▸ **EXERCISE**:
Omit images. Retype all entries verbatim.

▸ **RECORDS TO PROCESS**:
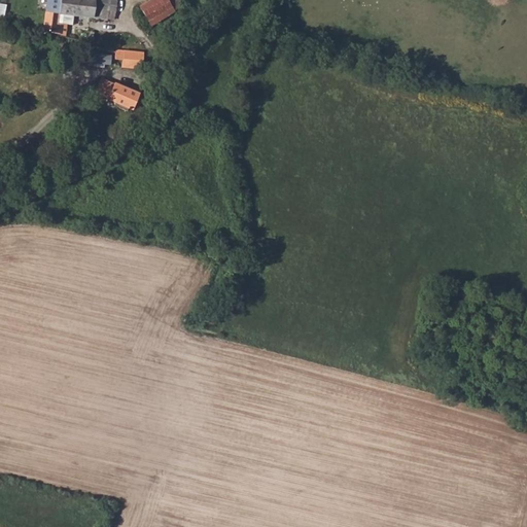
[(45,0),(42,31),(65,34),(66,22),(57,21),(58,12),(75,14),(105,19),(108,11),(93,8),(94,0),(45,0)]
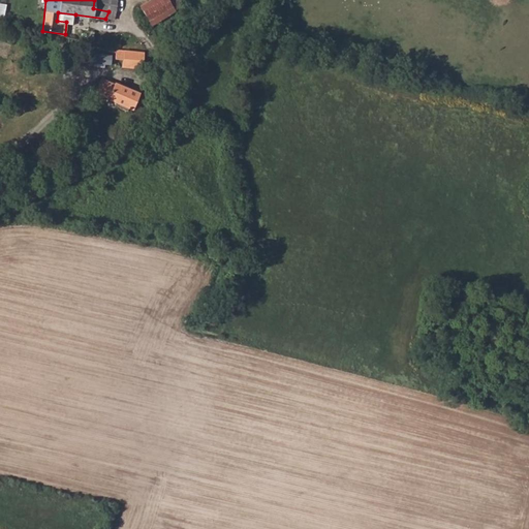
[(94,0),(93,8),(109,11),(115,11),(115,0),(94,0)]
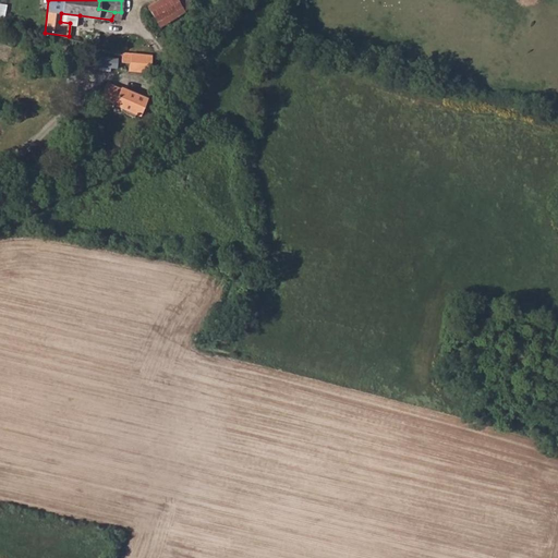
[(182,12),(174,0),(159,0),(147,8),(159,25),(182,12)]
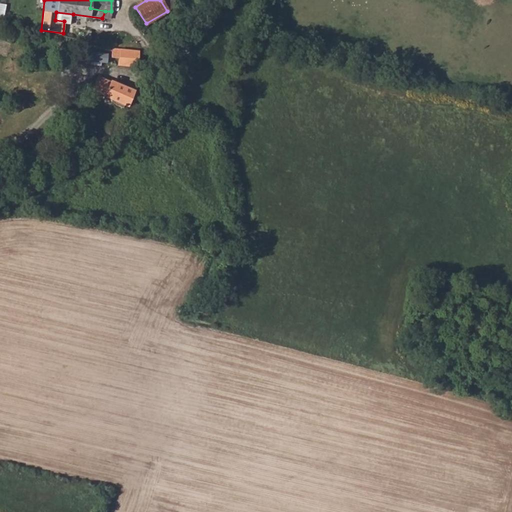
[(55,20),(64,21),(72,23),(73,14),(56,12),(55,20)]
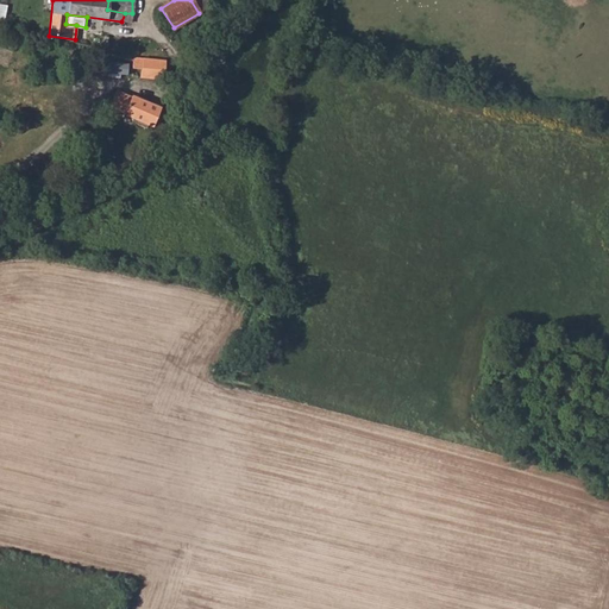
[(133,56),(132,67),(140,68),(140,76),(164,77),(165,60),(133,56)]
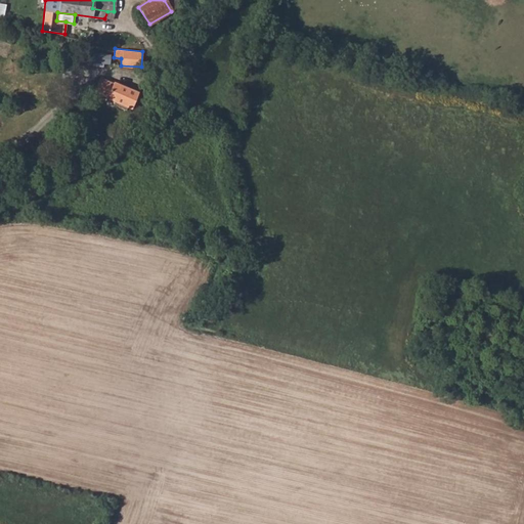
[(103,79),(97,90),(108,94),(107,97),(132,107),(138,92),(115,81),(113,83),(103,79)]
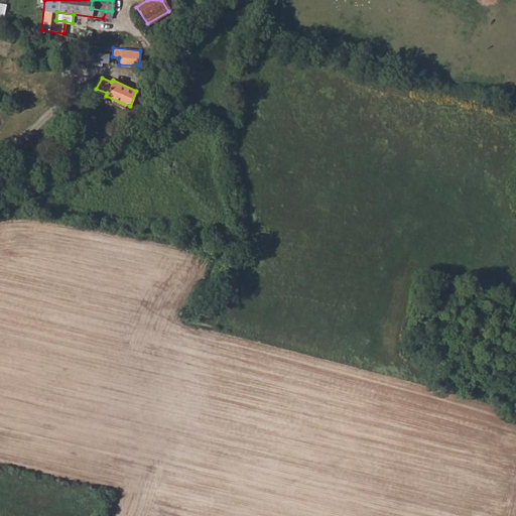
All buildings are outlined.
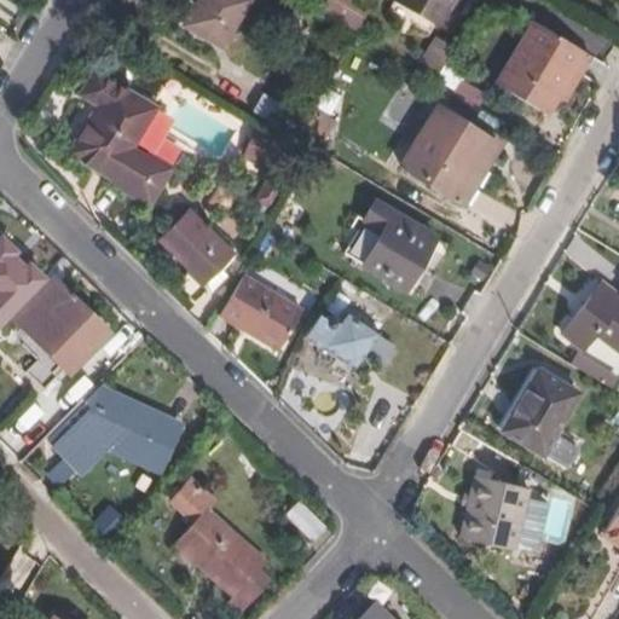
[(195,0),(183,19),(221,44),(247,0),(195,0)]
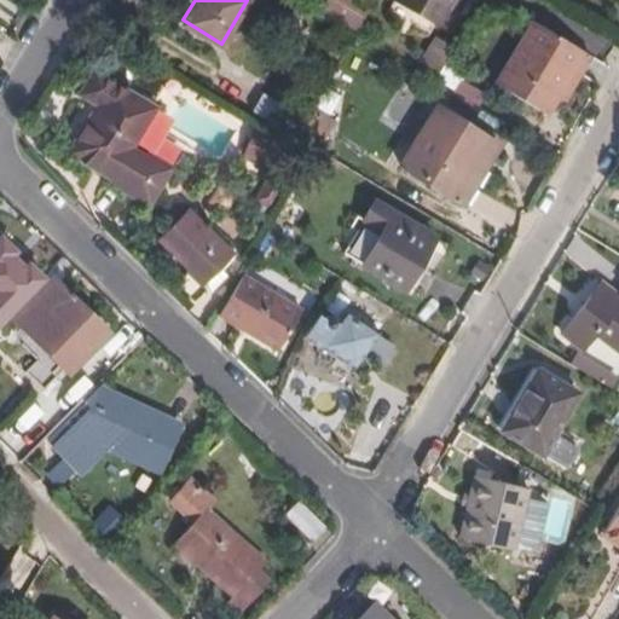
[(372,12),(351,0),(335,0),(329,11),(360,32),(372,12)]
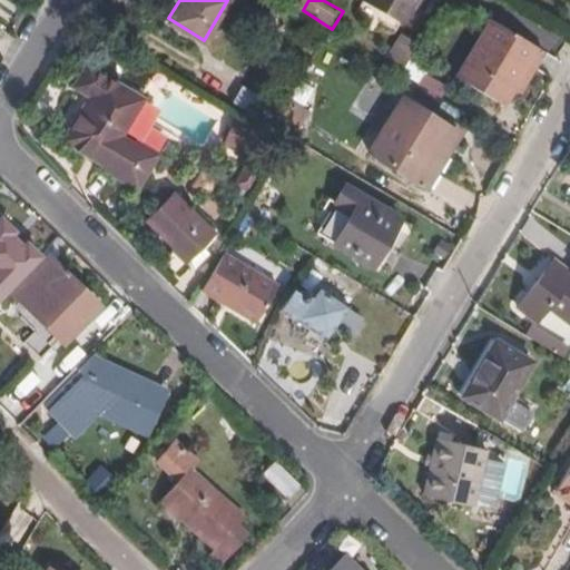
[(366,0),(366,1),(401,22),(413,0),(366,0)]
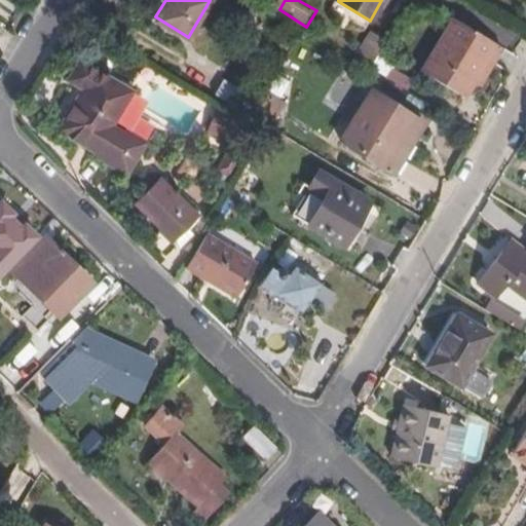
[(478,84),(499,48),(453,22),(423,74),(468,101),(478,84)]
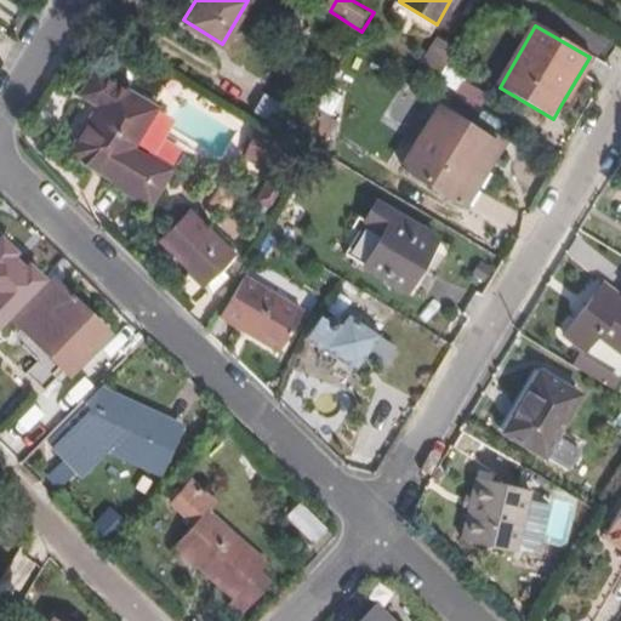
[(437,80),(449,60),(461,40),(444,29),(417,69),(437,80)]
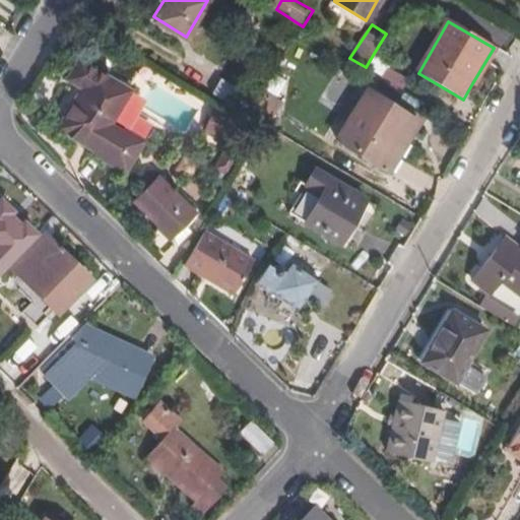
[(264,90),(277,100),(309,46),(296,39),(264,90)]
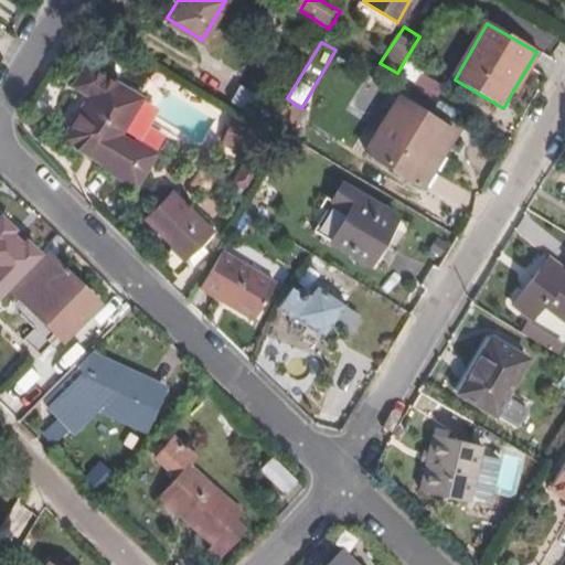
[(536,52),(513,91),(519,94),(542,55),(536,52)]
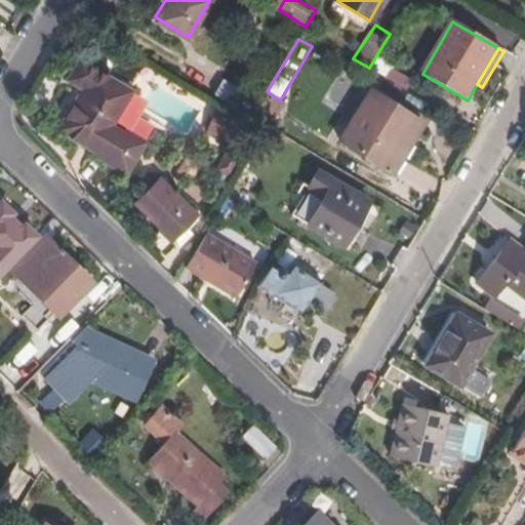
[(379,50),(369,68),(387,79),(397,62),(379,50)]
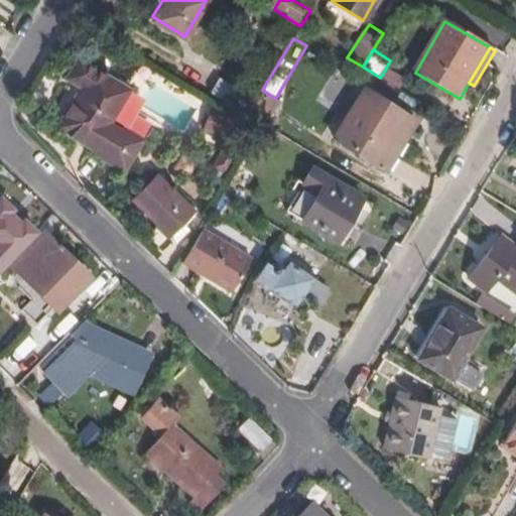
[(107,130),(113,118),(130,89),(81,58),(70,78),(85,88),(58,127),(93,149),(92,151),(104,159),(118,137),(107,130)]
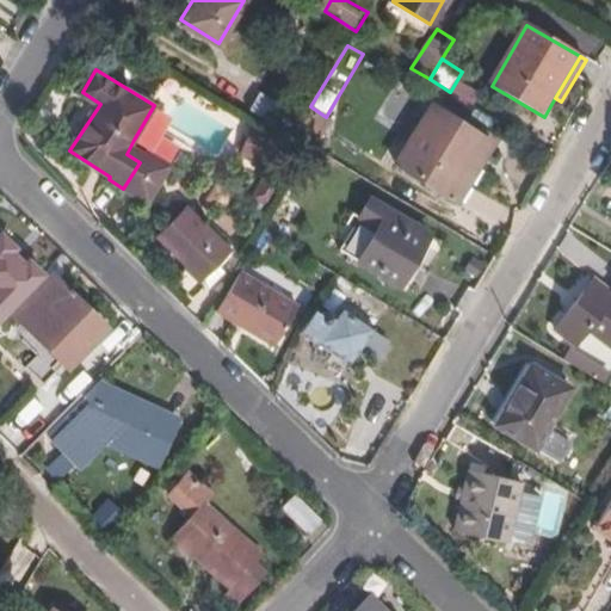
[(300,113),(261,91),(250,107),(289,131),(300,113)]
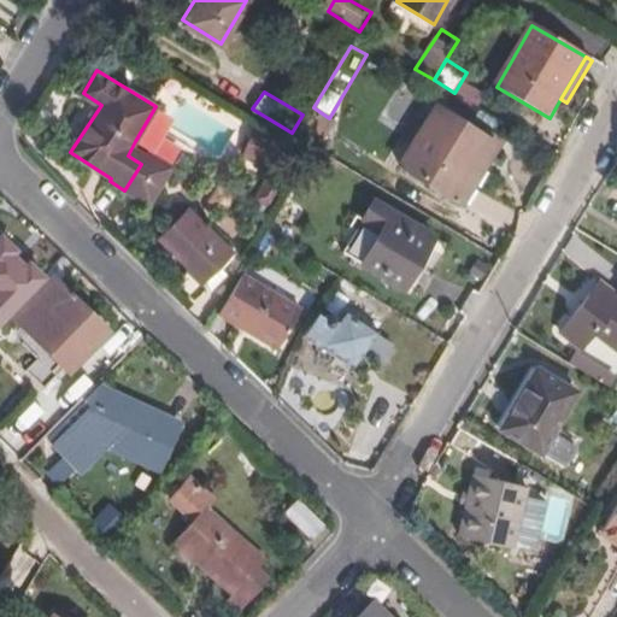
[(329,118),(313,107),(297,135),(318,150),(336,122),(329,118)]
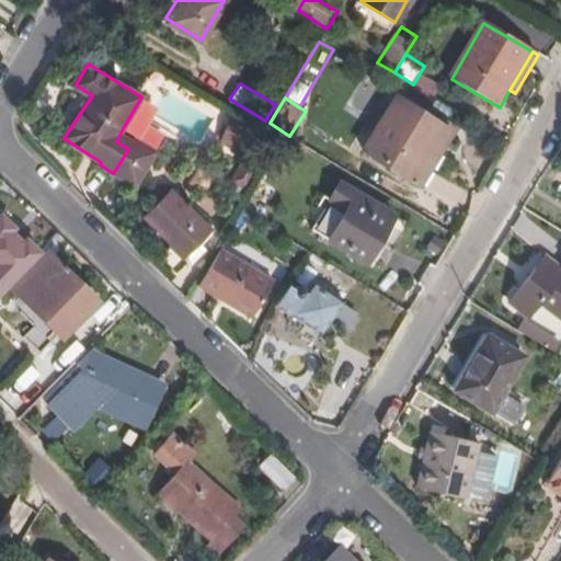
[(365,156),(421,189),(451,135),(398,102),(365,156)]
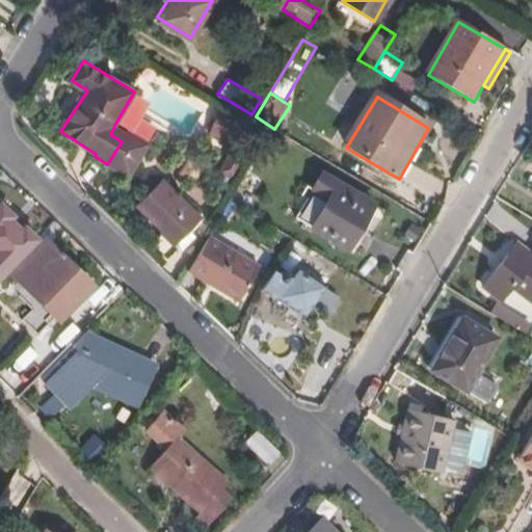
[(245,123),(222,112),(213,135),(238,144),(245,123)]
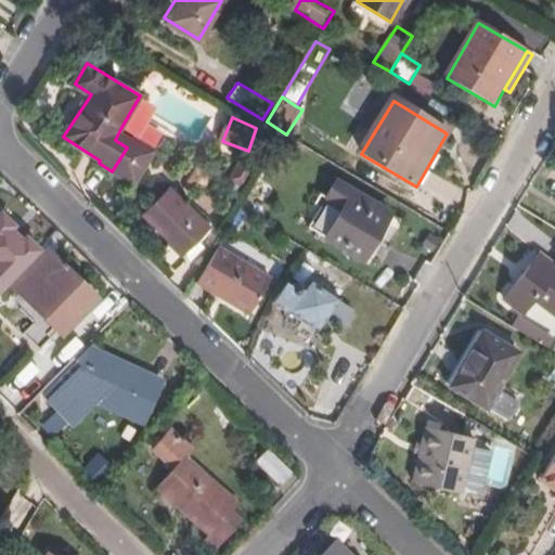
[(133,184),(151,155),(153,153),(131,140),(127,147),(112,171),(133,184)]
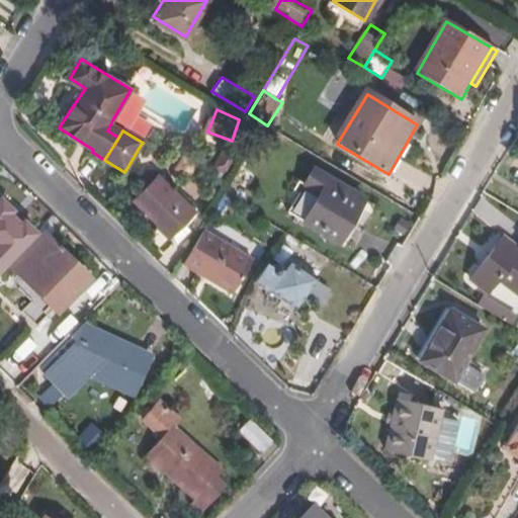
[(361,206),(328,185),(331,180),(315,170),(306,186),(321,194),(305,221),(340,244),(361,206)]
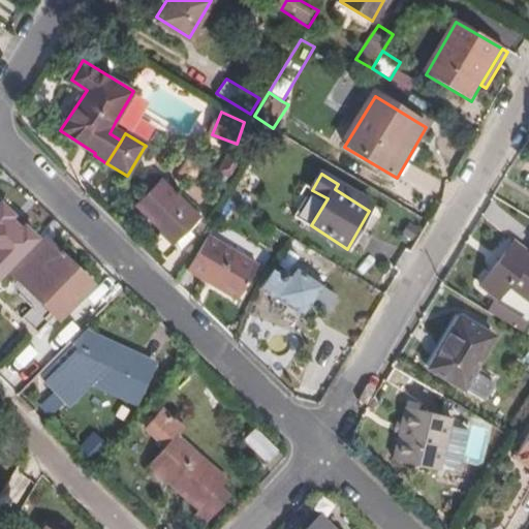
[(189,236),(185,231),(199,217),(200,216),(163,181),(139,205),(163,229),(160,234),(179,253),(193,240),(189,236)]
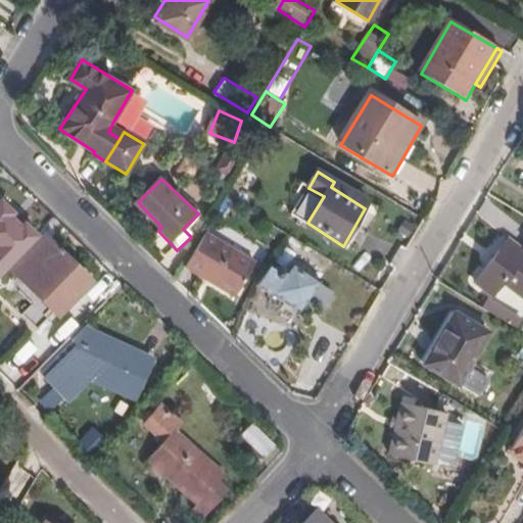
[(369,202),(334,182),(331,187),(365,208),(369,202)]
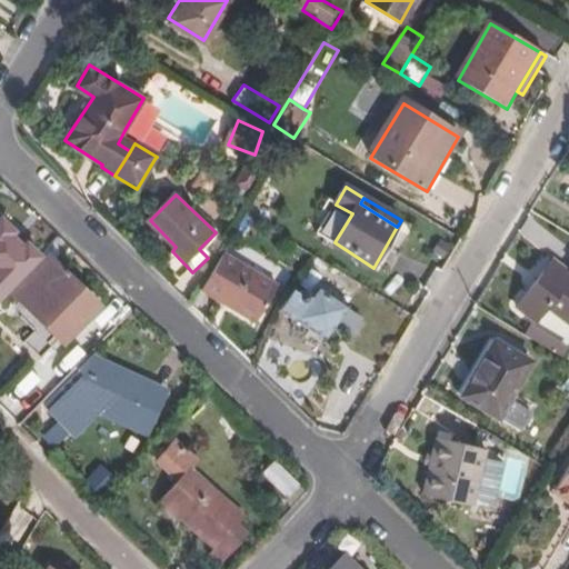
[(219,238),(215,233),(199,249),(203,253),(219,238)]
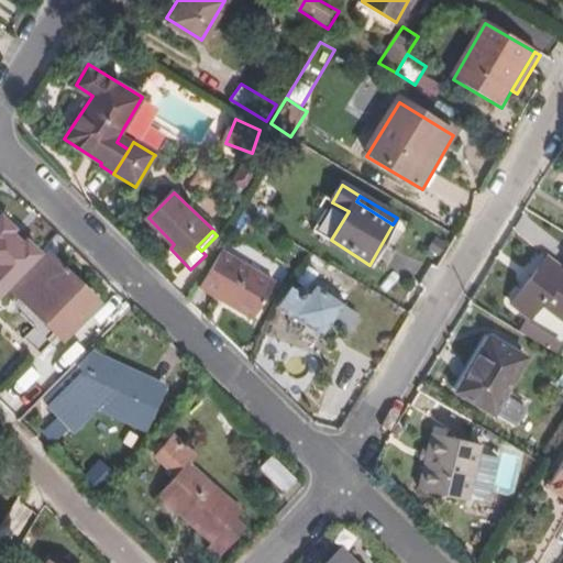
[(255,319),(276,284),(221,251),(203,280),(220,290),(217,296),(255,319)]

▸ **ANSWER BOX**:
[(45,0),(42,31),(65,34),(66,22),(57,21),(58,12),(75,14),(105,19),(108,11),(93,8),(94,0),(45,0)]
[(94,0),(93,8),(109,11),(115,11),(115,0),(94,0)]
[(182,12),(174,0),(159,0),(147,8),(159,25),(182,12)]
[(55,20),(64,21),(72,23),(73,14),(56,12),(55,20)]
[(133,56),(132,67),(140,68),(140,76),(164,77),(165,60),(133,56)]
[(103,79),(97,90),(108,94),(107,97),(132,107),(138,92),(115,81),(113,83),(103,79)]
All buildings are outlined.
[(195,0),(183,19),(221,44),(247,0),(195,0)]
[(372,12),(351,0),(335,0),(329,11),(360,32),(372,12)]
[(366,0),(366,1),(401,22),(413,0),(366,0)]
[(478,84),(499,48),(453,22),(423,74),(468,101),(478,84)]
[(437,80),(449,60),(461,40),(444,29),(417,69),(437,80)]
[(264,90),(277,100),(309,46),(296,39),(264,90)]
[(536,52),(513,91),(519,94),(542,55),(536,52)]
[(379,50),(369,68),(387,79),(397,62),(379,50)]
[(107,130),(113,118),(130,89),(81,58),(70,78),(85,88),(58,127),(93,149),(92,151),(104,159),(118,137),(107,130)]
[(300,113),(261,91),(250,107),(289,131),(300,113)]
[(329,118),(313,107),(297,135),(318,150),(336,122),(329,118)]
[(365,156),(421,189),(451,135),(398,102),(365,156)]
[(245,123),(222,112),(213,135),(238,144),(245,123)]
[(133,184),(151,155),(153,153),(131,140),(127,147),(112,171),(133,184)]
[(361,206),(328,185),(331,180),(315,170),(306,186),(321,194),(305,221),(340,244),(361,206)]
[(189,236),(185,231),(199,217),(200,216),(163,181),(139,205),(163,229),(160,234),(179,253),(193,240),(189,236)]
[(369,202),(334,182),(331,187),(365,208),(369,202)]
[(219,238),(215,233),(199,249),(203,253),(219,238)]
[(255,319),(276,284),(221,251),(203,280),(220,290),(217,296),(255,319)]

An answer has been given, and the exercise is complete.